## LISTED RECORDS
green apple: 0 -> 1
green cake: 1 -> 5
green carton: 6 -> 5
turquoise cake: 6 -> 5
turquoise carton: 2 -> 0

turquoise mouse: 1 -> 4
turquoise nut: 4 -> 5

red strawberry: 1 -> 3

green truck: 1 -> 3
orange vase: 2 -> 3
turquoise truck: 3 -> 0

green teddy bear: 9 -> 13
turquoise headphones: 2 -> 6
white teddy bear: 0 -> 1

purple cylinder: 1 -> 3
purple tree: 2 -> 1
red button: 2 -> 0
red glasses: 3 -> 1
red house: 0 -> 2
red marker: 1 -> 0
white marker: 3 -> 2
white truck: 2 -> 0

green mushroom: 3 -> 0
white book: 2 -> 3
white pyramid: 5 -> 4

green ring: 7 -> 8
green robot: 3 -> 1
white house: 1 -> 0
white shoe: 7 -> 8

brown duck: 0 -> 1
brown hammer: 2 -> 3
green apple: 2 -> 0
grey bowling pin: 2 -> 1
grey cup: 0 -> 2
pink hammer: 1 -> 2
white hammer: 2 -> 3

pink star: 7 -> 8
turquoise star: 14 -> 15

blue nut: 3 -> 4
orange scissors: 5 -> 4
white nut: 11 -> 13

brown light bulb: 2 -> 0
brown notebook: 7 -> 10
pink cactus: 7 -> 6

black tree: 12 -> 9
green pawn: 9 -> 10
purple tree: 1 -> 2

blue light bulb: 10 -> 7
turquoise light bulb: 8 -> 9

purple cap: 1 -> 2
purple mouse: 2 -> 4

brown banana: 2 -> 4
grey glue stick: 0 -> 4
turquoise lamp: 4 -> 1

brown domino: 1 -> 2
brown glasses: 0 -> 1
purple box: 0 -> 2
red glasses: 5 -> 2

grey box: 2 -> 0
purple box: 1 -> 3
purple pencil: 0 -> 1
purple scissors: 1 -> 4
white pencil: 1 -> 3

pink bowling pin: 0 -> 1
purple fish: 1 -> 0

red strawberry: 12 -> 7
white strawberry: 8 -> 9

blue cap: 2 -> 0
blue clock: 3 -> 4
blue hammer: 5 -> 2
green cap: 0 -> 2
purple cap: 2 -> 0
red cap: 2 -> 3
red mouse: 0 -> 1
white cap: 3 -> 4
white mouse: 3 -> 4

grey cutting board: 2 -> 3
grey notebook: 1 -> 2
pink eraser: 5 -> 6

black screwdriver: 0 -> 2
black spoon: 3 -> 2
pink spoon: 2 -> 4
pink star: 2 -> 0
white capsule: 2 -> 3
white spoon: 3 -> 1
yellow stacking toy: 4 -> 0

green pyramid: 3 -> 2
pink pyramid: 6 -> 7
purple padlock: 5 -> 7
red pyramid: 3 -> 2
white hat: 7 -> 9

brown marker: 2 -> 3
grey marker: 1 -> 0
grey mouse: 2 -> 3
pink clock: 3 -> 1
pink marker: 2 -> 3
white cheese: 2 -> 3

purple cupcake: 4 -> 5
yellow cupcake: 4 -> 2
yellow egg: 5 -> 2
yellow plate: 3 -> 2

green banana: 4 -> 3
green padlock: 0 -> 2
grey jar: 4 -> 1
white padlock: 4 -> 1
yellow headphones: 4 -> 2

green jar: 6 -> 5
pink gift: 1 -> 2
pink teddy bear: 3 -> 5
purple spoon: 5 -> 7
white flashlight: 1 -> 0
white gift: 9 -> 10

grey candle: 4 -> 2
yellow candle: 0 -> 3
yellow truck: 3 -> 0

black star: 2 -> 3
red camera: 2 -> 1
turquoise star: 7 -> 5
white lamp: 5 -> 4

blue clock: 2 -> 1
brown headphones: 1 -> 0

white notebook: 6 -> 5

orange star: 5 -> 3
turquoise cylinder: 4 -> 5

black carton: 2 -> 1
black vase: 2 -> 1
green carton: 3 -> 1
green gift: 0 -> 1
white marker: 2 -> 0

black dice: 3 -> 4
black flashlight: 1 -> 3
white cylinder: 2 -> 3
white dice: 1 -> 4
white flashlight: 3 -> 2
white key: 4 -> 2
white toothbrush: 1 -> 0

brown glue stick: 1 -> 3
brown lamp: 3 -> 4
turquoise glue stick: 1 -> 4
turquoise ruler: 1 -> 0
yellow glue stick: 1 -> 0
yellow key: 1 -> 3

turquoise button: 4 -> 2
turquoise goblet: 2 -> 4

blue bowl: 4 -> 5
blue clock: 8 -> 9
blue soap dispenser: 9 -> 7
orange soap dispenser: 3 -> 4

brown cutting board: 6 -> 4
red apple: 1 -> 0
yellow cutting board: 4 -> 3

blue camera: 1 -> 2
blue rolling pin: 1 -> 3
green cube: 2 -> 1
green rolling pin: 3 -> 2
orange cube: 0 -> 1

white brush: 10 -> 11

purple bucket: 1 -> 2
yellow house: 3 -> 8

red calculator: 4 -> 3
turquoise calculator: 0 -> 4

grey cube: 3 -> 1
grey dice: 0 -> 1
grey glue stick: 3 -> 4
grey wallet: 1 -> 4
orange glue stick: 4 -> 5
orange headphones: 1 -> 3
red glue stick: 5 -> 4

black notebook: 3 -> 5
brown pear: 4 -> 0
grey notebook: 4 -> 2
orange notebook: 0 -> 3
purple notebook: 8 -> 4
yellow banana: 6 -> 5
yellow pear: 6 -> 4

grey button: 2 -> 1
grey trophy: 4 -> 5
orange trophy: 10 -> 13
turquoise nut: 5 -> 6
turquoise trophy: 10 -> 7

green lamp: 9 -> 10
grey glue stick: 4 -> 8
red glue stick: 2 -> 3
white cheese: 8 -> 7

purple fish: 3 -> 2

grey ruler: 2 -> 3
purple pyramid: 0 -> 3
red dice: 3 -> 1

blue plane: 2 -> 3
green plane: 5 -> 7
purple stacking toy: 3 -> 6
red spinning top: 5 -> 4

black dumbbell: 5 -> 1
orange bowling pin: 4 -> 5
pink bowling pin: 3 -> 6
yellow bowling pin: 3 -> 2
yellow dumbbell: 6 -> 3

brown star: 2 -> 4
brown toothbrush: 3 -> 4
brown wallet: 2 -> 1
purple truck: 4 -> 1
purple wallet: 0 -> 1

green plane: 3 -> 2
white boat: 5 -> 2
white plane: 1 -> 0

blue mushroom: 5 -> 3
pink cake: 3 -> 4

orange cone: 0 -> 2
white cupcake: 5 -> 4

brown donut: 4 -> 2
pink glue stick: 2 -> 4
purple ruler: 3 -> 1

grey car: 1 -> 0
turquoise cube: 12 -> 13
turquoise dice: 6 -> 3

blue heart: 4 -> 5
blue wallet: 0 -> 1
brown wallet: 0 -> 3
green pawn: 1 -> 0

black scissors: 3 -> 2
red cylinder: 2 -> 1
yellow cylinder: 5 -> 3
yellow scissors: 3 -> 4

## WHAT YOU SHOULD DO
The reply should hold only the lines of the listing above starting at the line containing "turquoise star: 7 -> 5" and ending at the line containing "grey dice: 0 -> 1", exactly as written.

## SOLVED PROBLEM
turquoise star: 7 -> 5
white lamp: 5 -> 4

blue clock: 2 -> 1
brown headphones: 1 -> 0

white notebook: 6 -> 5

orange star: 5 -> 3
turquoise cylinder: 4 -> 5

black carton: 2 -> 1
black vase: 2 -> 1
green carton: 3 -> 1
green gift: 0 -> 1
white marker: 2 -> 0

black dice: 3 -> 4
black flashlight: 1 -> 3
white cylinder: 2 -> 3
white dice: 1 -> 4
white flashlight: 3 -> 2
white key: 4 -> 2
white toothbrush: 1 -> 0

brown glue stick: 1 -> 3
brown lamp: 3 -> 4
turquoise glue stick: 1 -> 4
turquoise ruler: 1 -> 0
yellow glue stick: 1 -> 0
yellow key: 1 -> 3

turquoise button: 4 -> 2
turquoise goblet: 2 -> 4

blue bowl: 4 -> 5
blue clock: 8 -> 9
blue soap dispenser: 9 -> 7
orange soap dispenser: 3 -> 4

brown cutting board: 6 -> 4
red apple: 1 -> 0
yellow cutting board: 4 -> 3

blue camera: 1 -> 2
blue rolling pin: 1 -> 3
green cube: 2 -> 1
green rolling pin: 3 -> 2
orange cube: 0 -> 1

white brush: 10 -> 11

purple bucket: 1 -> 2
yellow house: 3 -> 8

red calculator: 4 -> 3
turquoise calculator: 0 -> 4

grey cube: 3 -> 1
grey dice: 0 -> 1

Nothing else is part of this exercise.